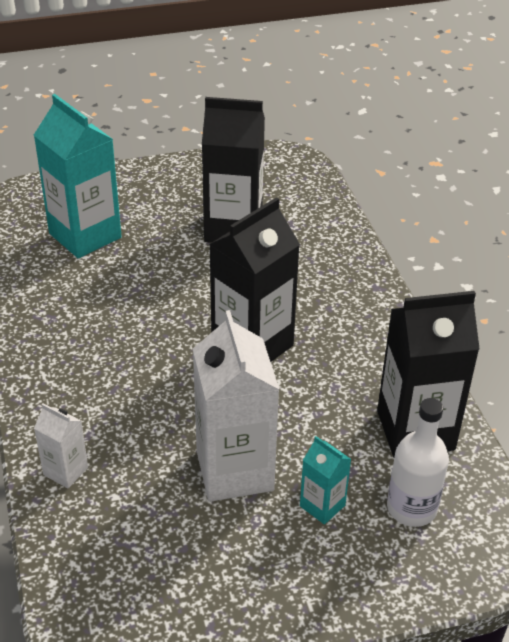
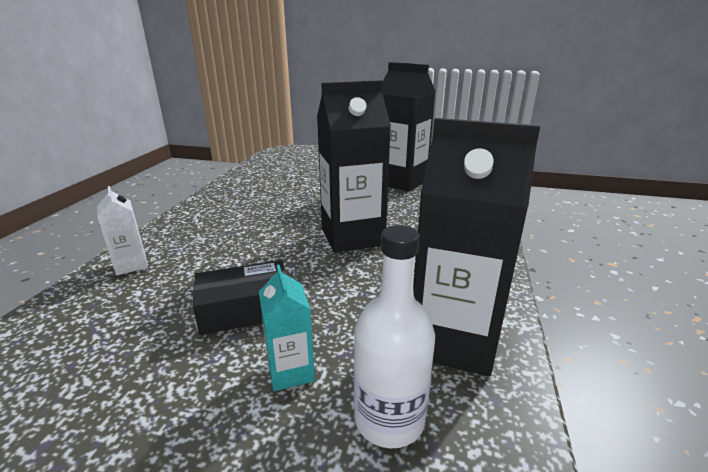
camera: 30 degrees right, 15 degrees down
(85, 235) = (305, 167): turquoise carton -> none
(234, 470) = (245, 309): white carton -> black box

...

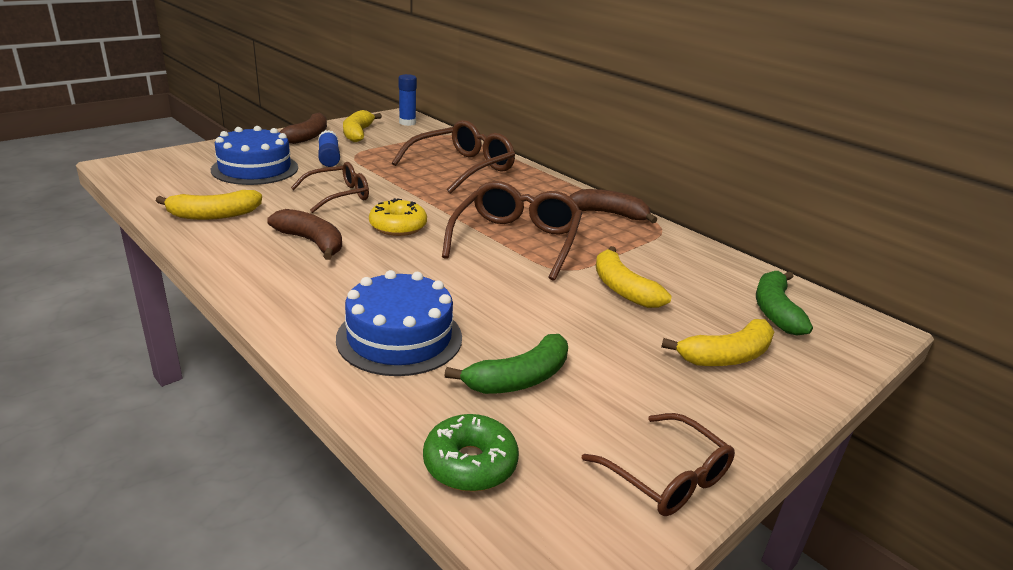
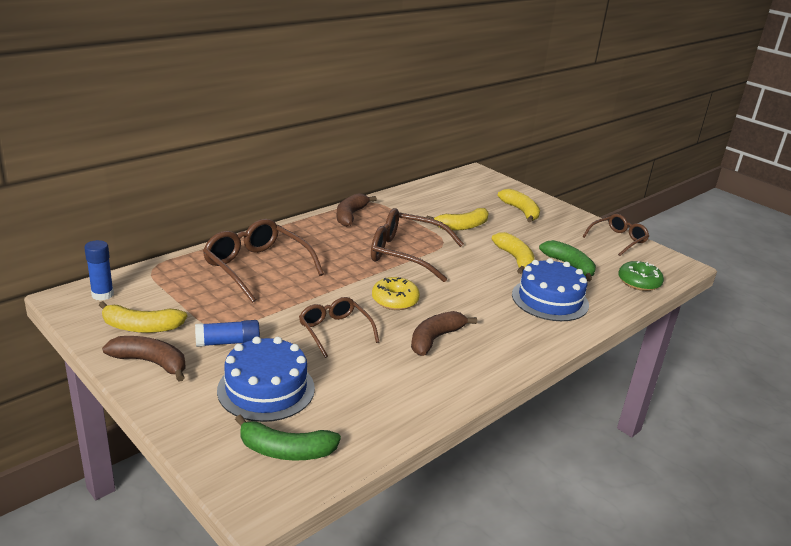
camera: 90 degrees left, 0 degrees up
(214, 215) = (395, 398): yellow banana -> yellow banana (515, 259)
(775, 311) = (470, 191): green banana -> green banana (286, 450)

WHAT THE EXERCISE ASKS
Your task is to copy every line in the entries that holds the string "degrees".

ANSWER TO THIS PROBLEM
camera: 30 degrees right, 15 degrees down
camera: 90 degrees left, 0 degrees up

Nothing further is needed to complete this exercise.